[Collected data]
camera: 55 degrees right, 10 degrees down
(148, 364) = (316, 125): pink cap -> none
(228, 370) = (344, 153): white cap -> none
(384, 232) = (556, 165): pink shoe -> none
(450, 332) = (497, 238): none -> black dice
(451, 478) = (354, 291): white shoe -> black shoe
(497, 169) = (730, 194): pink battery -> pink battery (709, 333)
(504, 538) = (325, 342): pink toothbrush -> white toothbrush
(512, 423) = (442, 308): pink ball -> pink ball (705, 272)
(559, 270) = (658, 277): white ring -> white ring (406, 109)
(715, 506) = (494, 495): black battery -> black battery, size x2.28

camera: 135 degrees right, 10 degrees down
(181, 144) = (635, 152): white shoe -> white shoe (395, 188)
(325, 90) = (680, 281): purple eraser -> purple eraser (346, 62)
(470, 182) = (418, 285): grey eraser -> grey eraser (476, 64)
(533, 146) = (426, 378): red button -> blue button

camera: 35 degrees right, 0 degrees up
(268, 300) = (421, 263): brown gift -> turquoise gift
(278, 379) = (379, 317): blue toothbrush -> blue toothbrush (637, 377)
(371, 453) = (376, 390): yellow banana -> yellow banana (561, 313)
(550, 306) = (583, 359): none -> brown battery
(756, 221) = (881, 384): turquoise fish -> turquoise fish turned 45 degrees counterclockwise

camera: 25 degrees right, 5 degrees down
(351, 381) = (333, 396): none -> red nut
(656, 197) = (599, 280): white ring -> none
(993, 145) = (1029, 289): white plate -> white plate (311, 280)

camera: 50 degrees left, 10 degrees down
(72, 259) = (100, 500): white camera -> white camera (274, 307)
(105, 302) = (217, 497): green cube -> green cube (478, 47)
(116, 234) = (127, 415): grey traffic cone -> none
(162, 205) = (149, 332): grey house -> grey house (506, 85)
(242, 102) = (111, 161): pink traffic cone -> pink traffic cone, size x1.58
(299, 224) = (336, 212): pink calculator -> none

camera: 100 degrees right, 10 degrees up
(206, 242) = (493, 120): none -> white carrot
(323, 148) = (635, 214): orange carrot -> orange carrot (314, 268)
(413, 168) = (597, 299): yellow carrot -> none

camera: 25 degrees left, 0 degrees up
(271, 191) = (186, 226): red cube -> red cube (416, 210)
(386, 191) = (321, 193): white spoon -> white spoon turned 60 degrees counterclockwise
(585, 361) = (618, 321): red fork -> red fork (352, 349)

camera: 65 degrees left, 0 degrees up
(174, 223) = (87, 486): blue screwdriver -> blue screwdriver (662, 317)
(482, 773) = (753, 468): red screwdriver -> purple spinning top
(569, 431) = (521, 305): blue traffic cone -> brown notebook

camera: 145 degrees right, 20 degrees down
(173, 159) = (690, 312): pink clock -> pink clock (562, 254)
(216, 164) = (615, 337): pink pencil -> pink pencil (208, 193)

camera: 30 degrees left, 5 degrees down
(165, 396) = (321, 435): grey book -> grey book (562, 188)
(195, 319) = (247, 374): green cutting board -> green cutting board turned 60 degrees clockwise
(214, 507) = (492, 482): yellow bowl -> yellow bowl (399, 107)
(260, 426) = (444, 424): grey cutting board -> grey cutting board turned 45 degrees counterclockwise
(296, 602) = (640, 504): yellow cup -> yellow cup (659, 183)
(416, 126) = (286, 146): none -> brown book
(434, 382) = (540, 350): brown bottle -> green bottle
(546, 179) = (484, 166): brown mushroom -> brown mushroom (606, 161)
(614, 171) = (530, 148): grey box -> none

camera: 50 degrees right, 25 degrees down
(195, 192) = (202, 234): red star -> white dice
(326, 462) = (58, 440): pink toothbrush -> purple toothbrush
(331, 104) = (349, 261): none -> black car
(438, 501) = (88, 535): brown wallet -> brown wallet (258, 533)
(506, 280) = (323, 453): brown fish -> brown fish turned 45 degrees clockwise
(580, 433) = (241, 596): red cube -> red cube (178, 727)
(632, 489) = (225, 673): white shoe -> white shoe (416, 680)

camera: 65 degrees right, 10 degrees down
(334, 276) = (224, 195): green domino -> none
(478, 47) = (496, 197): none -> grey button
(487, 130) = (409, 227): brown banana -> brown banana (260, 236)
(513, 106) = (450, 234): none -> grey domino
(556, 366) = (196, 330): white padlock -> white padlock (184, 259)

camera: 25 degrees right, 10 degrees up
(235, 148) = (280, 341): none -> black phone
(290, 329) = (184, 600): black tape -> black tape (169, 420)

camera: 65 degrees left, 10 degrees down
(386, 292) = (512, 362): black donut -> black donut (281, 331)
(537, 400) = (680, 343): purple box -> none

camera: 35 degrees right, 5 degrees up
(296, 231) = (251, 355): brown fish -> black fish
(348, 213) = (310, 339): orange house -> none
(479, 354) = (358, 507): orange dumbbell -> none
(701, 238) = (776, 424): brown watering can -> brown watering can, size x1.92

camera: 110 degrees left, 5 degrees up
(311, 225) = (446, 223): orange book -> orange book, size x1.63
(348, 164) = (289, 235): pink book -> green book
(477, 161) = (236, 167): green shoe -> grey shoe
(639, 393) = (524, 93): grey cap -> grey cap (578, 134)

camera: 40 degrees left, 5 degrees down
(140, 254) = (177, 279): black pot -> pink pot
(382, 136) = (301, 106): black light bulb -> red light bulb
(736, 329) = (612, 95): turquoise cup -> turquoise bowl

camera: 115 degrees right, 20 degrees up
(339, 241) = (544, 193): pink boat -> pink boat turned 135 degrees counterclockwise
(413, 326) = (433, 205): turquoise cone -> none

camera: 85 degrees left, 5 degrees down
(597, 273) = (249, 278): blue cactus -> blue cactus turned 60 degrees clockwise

- _WHAT THE TASK ASKS_
Reproduce exactly every line that sits between the start of the entries and the line bearing "(559, 270) = (658, 277): white", counting both of those lines.

- _THE ANSWER_
camera: 55 degrees right, 10 degrees down
(148, 364) = (316, 125): pink cap -> none
(228, 370) = (344, 153): white cap -> none
(384, 232) = (556, 165): pink shoe -> none
(450, 332) = (497, 238): none -> black dice
(451, 478) = (354, 291): white shoe -> black shoe
(497, 169) = (730, 194): pink battery -> pink battery (709, 333)
(504, 538) = (325, 342): pink toothbrush -> white toothbrush
(512, 423) = (442, 308): pink ball -> pink ball (705, 272)
(559, 270) = (658, 277): white ring -> white ring (406, 109)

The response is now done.